• Source data
#####
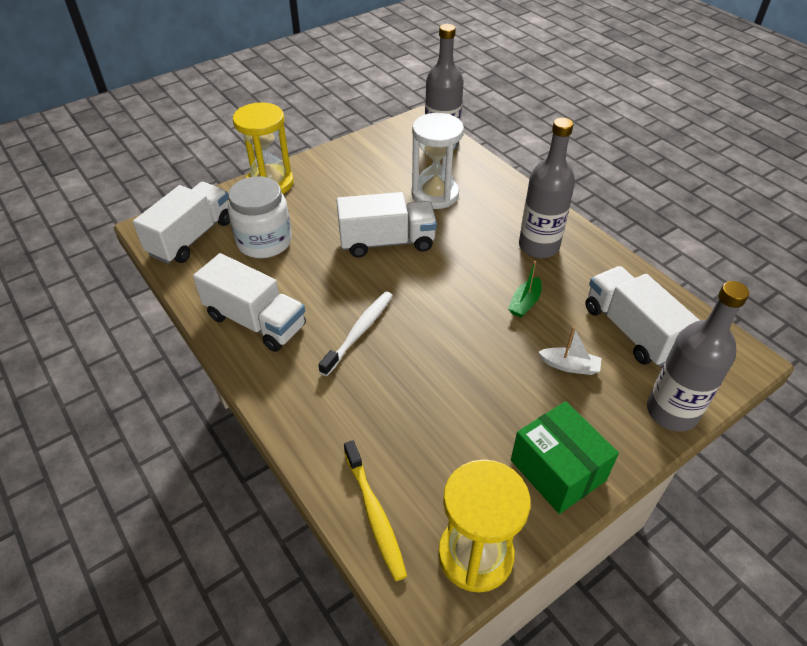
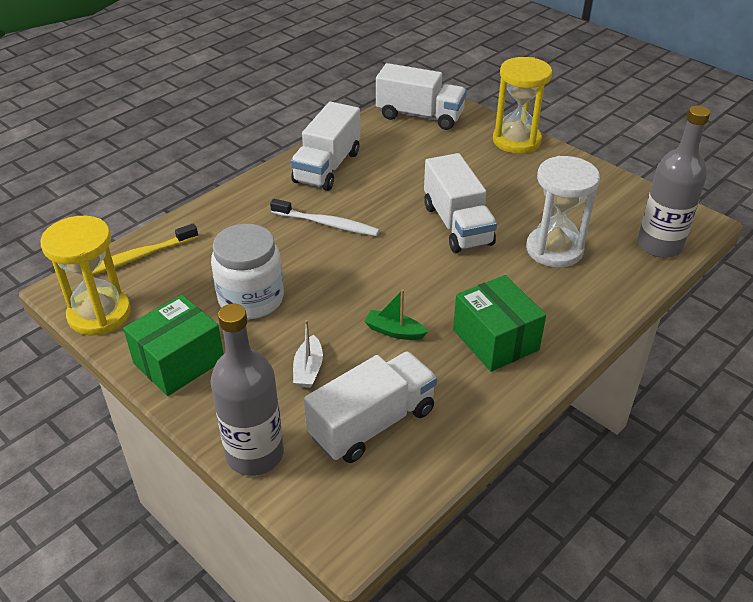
camera: 80 degrees right, 5 degrees down
(264, 242) = (429, 153): white jar -> white jar (251, 299)
(538, 246) = (495, 340): grey bottle -> green box

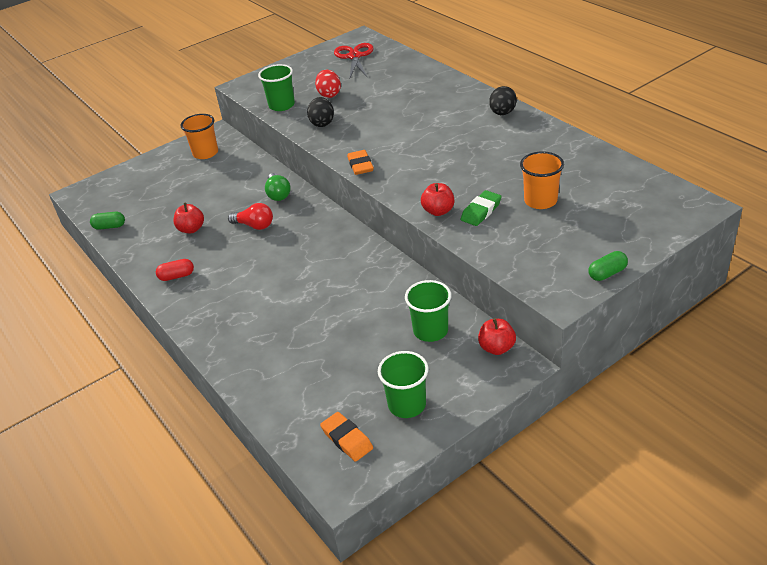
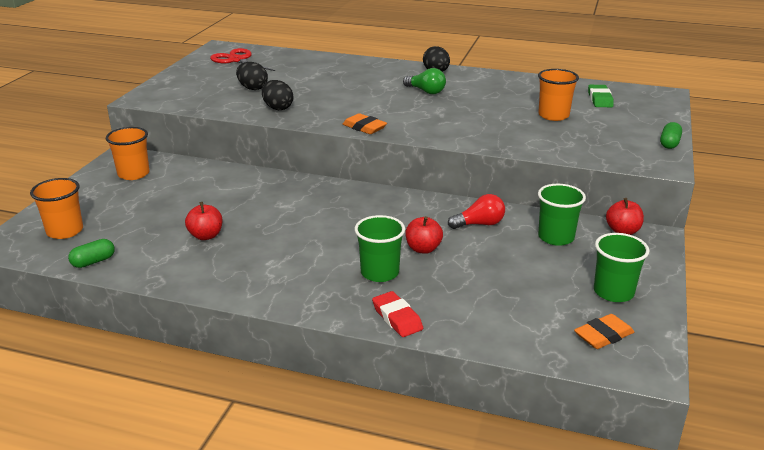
camera: 40 degrees left, 10 degrees down
(119, 193) = (65, 231): none -> orange cup
(177, 276) = (245, 277): red capsule -> none
(228, 354) = (397, 318): none -> red eraser
(254, 225) = (276, 214): red light bulb -> red light bulb (479, 224)
(278, 194) = (267, 185): green light bulb -> green light bulb (426, 91)
(281, 105) = (212, 104): green cup -> green cup (379, 273)
(329, 94) = (252, 88): red egg -> black egg
(347, 439) = (603, 335): orange eraser -> orange eraser turned 45 degrees counterclockwise
(438, 211) = (484, 140): red apple -> red apple (423, 249)
(481, 211) = (519, 132): green eraser -> green eraser (600, 99)

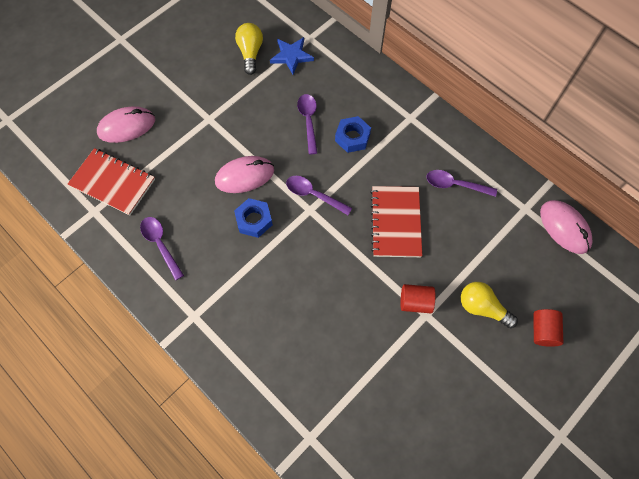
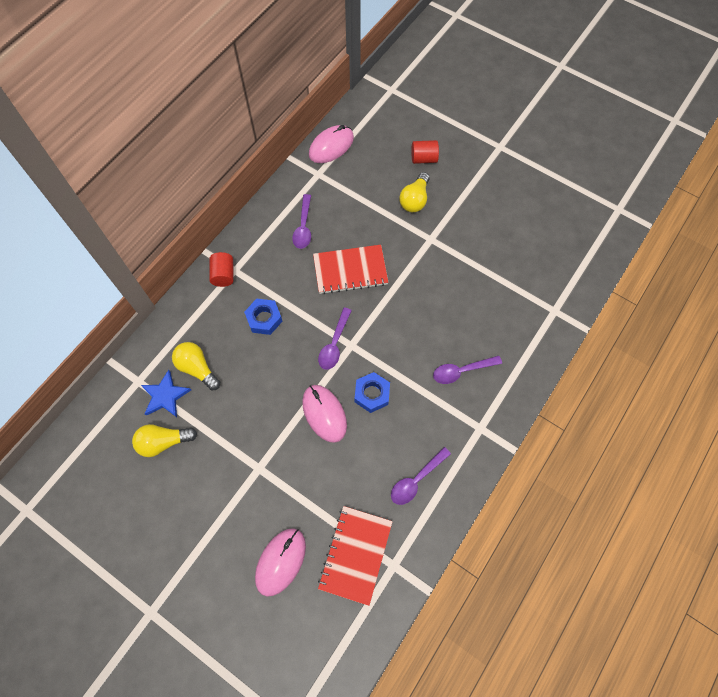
camera: 100 degrees left, 0 degrees up
(127, 126) = (280, 561): pink mouse -> pink mouse turned 60 degrees clockwise
(308, 121) = (249, 363): purple spoon -> purple spoon (461, 371)
(312, 81) = (197, 368): none -> yellow light bulb
(415, 302) = (422, 247): red cylinder -> red cylinder (223, 275)

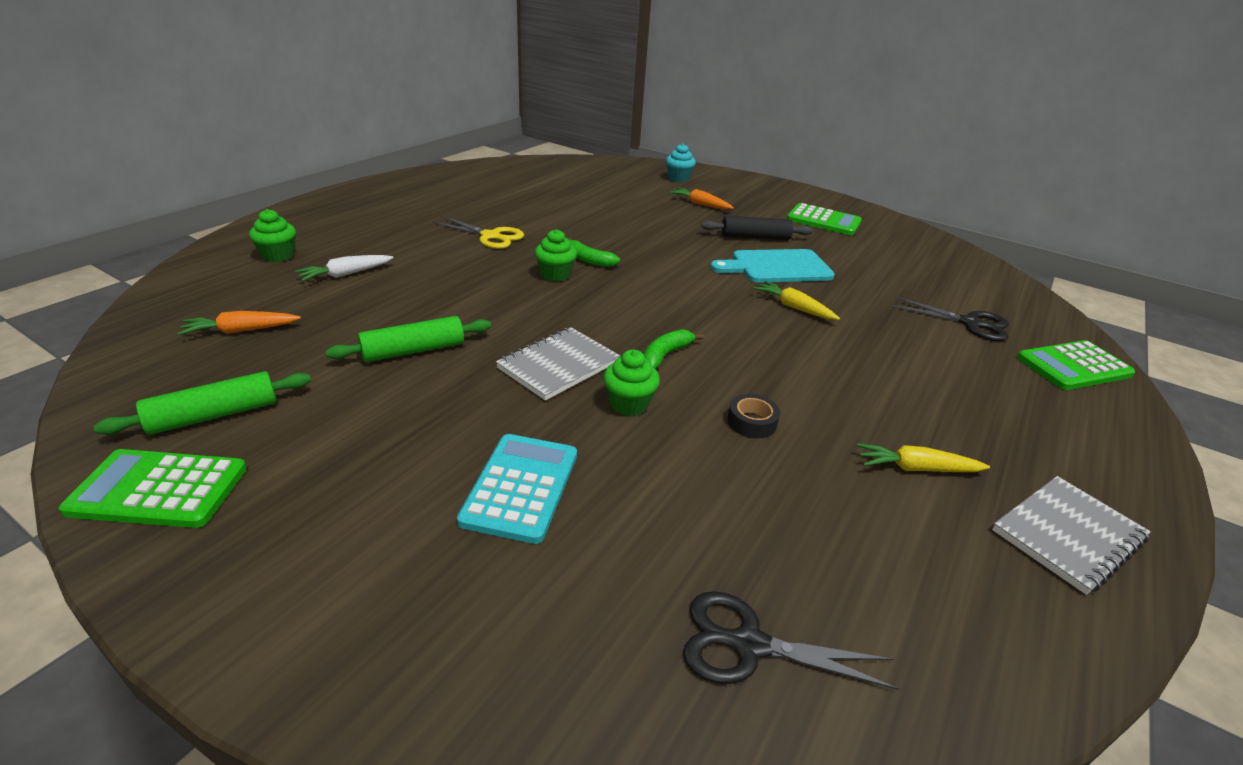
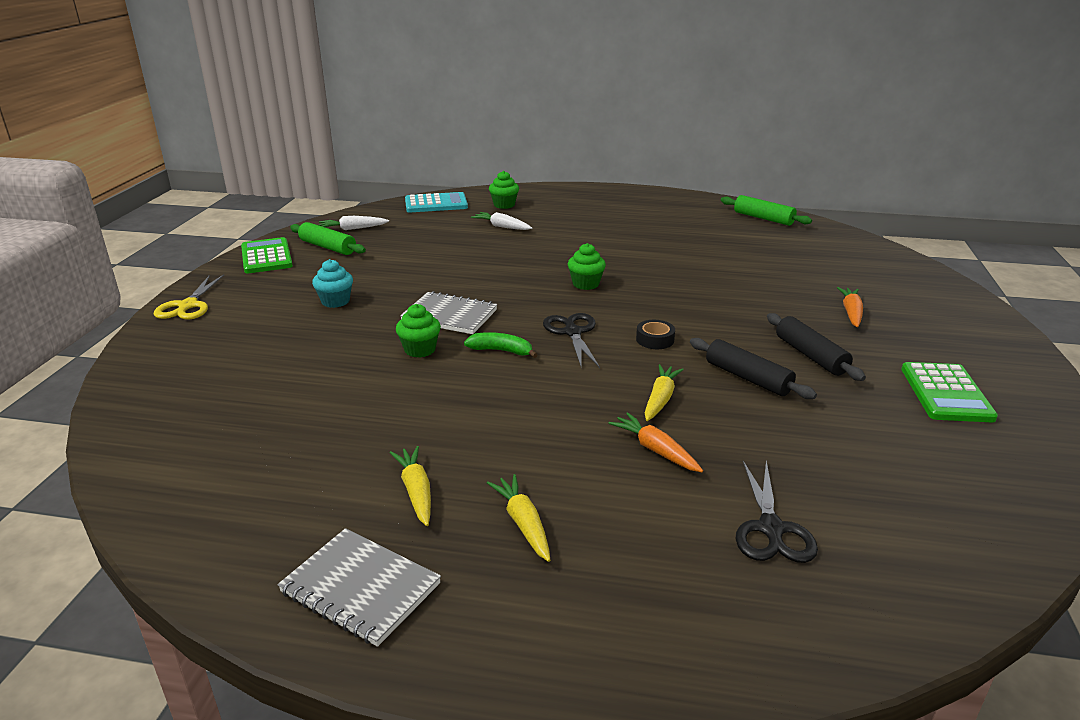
camera: 70 degrees right, 5 degrees down
(172, 378) = (353, 229): none -> white carrot
(241, 331) = (409, 226): orange carrot -> orange carrot (655, 450)
(413, 350) = (428, 270): green rolling pin -> green rolling pin (763, 218)
(491, 236) = (620, 248): yellow scissors -> yellow scissors (188, 306)
(521, 487) = (308, 335): turquoise calculator -> turquoise calculator (436, 204)
(588, 260) = (630, 290): green banana -> none
(678, 178) = (907, 289): turquoise cupcake -> turquoise cupcake (335, 301)
(748, 644) = (198, 431): black scissors -> black scissors (572, 332)
(751, 422) = (431, 402): black tape -> black tape (655, 340)
(776, 267) = (747, 378): turquoise cutting board -> black rolling pin
(967, 420) = (523, 523): none -> yellow carrot
(1073, 366) = (742, 628): green calculator -> none

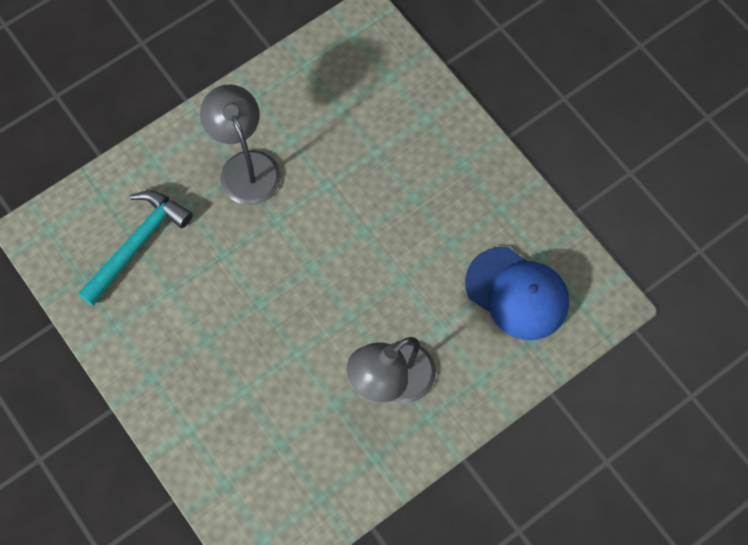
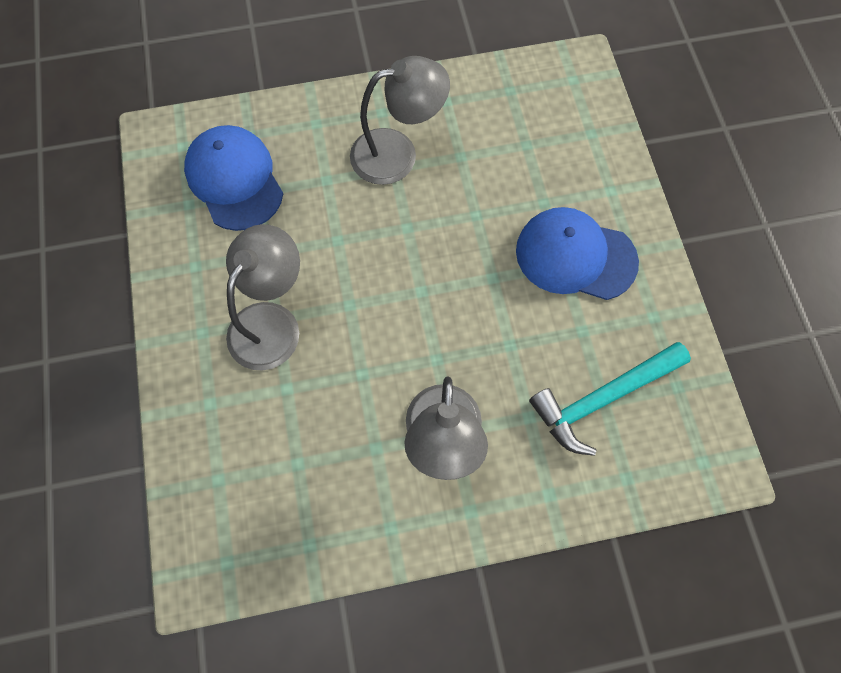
camera: 155 degrees left, 0 degrees up
(198, 352) = (575, 256): none -> blue cap
(415, 192) = (271, 322): none -> grey lamp

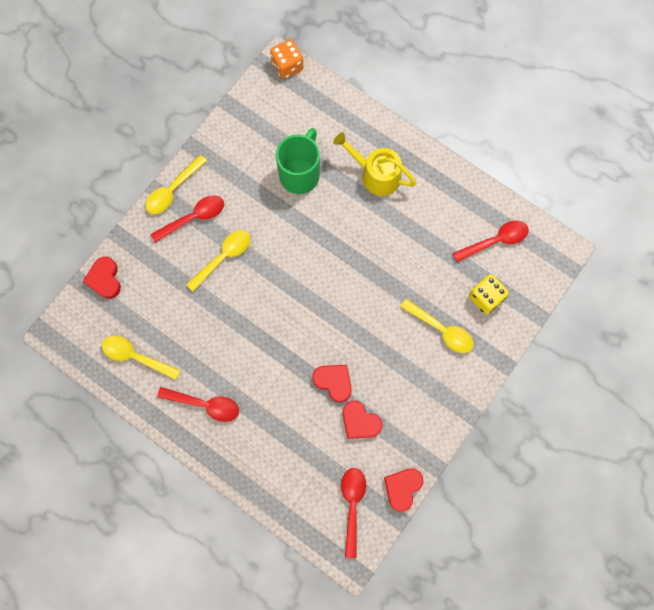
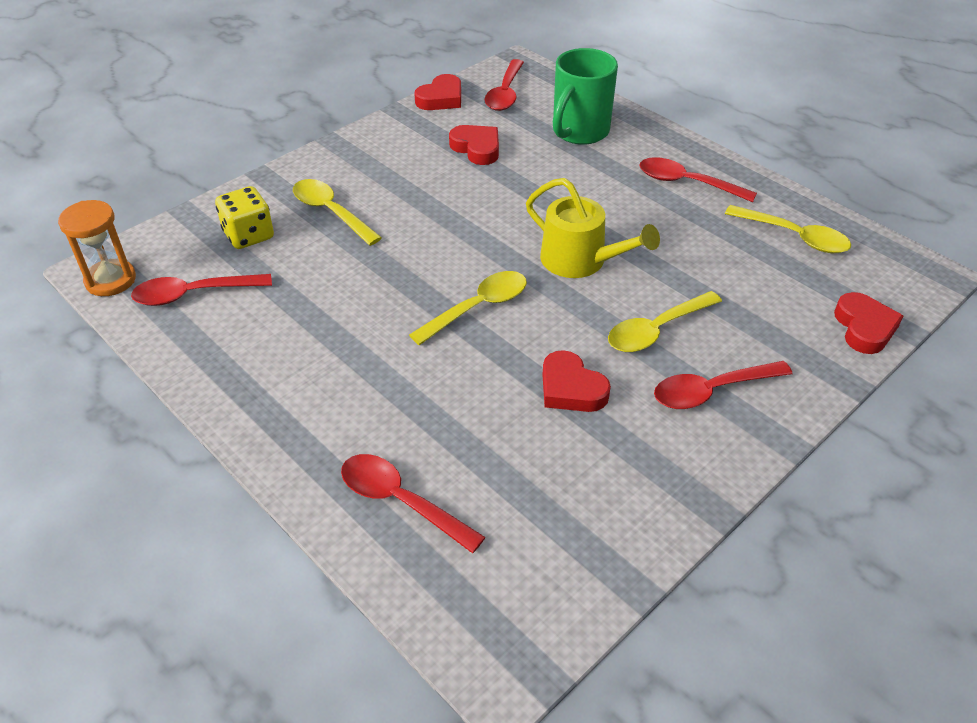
camera: 170 degrees left, 30 degrees down
(173, 190) = (755, 439): yellow spoon -> yellow spoon (478, 307)
(287, 66) = (486, 657): orange dice -> none
(300, 174) = (500, 431): green mug -> green mug (579, 132)
(333, 382) = (502, 183): red heart -> red heart (571, 388)
(339, 128) = (401, 501): none -> red spoon
(376, 175) = (354, 410): yellow watering can -> yellow watering can (580, 261)
(549, 244) = (110, 280): none -> orange hourglass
#####
• Prompt
In the listing above, find each line with "light" and copy it.

• Result below
(254, 225) = (276, 214): red light bulb -> red light bulb (479, 224)
(278, 194) = (267, 185): green light bulb -> green light bulb (426, 91)
(312, 81) = (197, 368): none -> yellow light bulb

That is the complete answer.